> About this exercise: Your reply must be one number: the count of lines in the data below that contain "WHITE".

> The data:
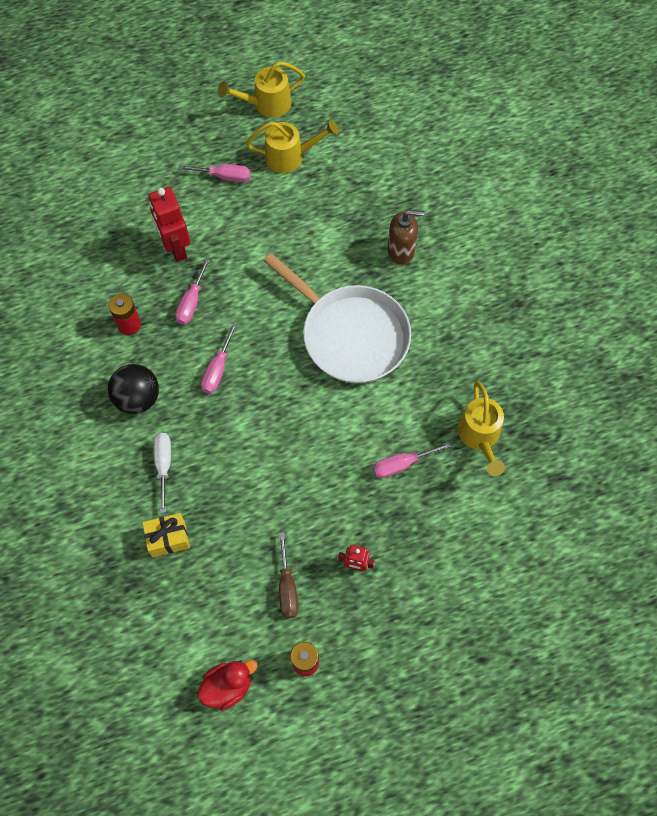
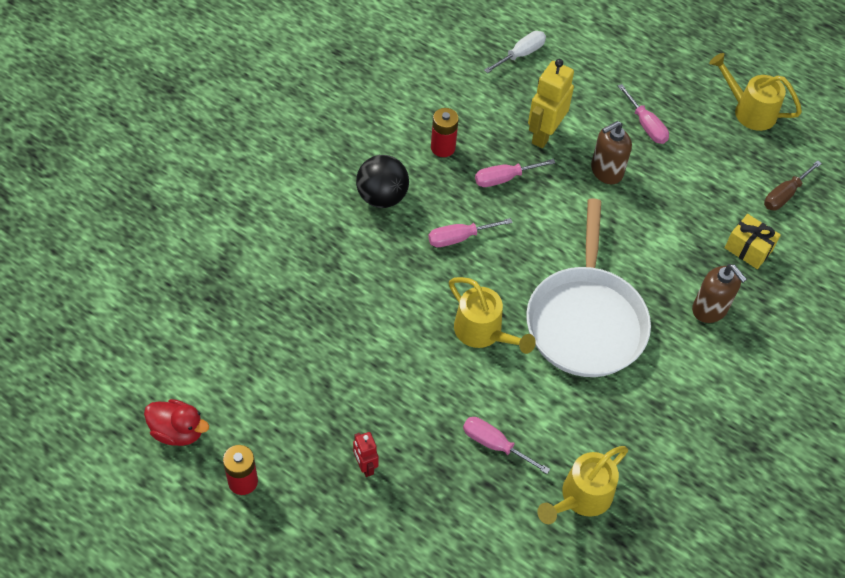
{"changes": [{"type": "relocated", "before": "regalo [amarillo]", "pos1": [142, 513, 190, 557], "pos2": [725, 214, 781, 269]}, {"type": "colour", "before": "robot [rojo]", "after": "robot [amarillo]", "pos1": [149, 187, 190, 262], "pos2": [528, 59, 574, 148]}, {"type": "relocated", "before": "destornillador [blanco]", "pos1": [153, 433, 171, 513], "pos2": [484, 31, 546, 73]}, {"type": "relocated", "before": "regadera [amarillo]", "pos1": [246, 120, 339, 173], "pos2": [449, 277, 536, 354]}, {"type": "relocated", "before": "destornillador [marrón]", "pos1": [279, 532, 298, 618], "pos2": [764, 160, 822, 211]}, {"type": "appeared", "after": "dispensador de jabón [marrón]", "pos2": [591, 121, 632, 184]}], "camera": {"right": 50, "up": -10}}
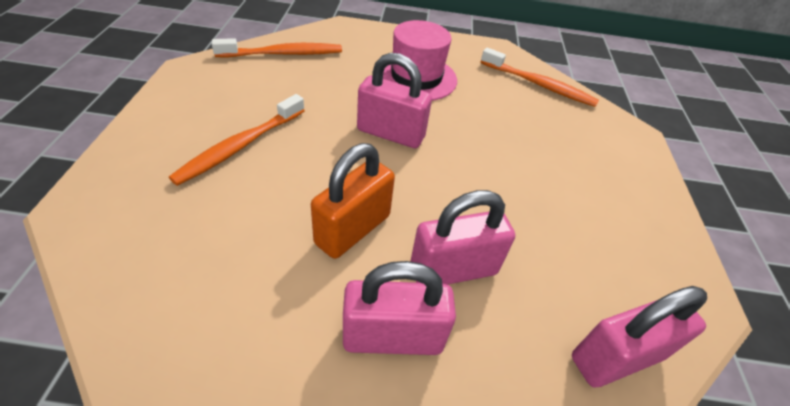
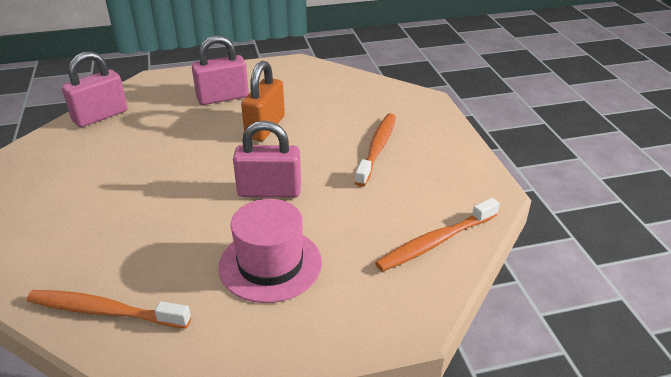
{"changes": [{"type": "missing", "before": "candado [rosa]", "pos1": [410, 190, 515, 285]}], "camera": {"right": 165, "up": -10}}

--

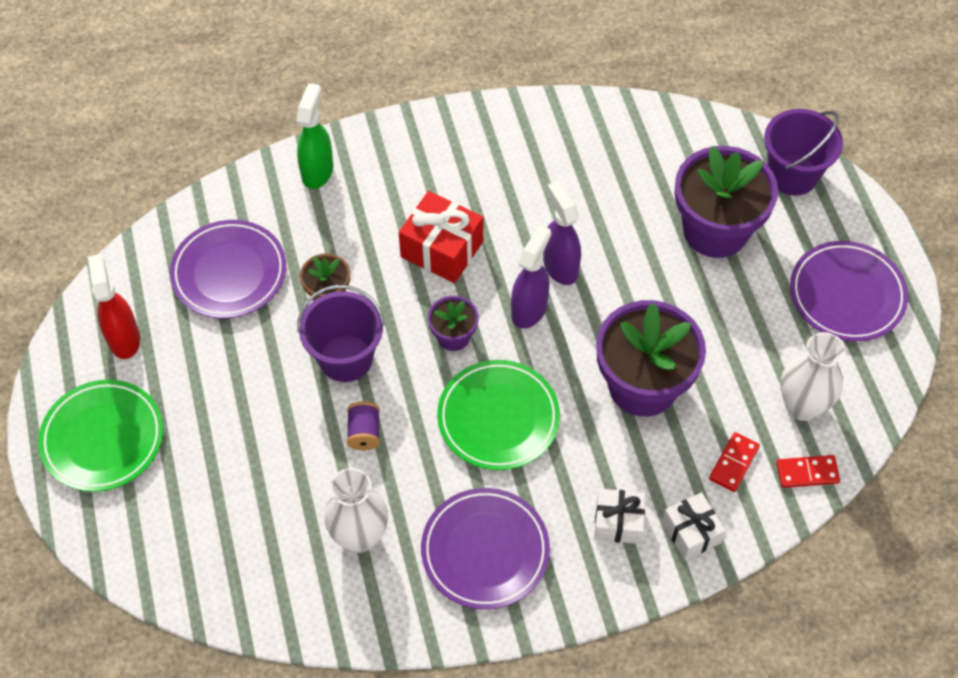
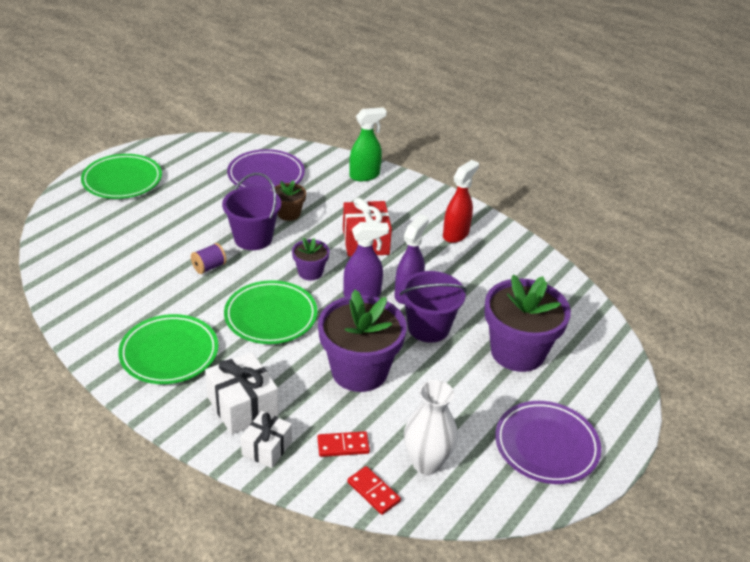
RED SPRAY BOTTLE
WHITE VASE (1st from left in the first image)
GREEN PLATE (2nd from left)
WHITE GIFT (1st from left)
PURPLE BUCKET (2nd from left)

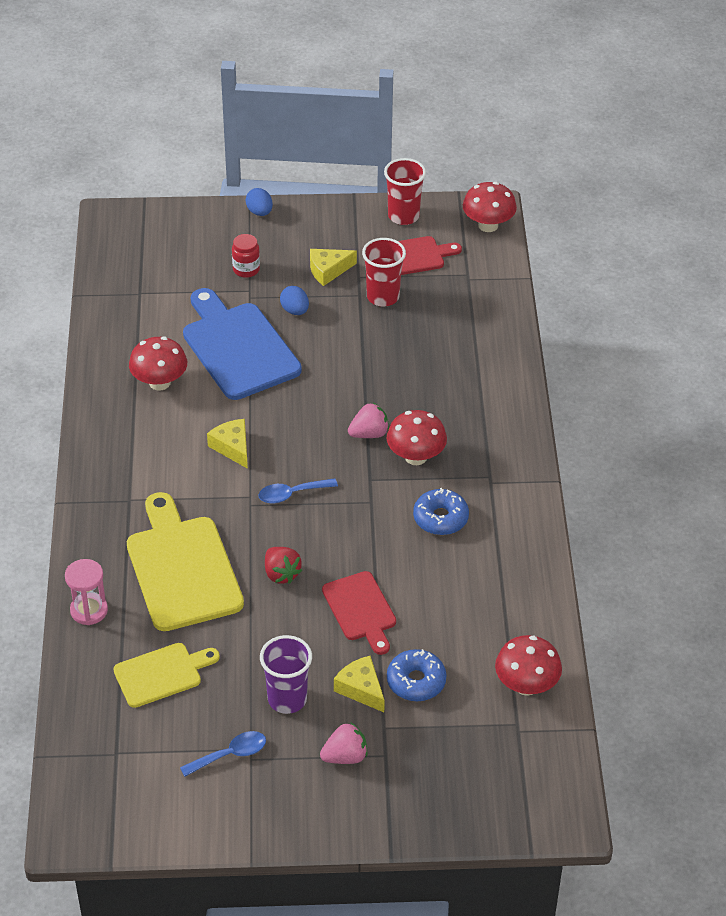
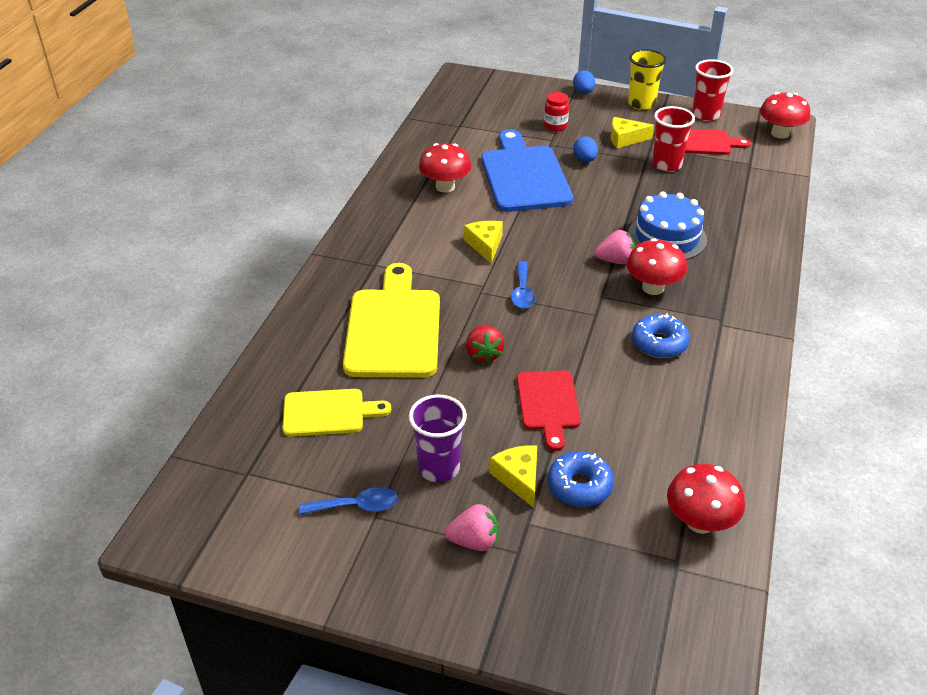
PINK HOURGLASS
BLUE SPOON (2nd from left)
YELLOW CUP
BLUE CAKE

> Answer: 2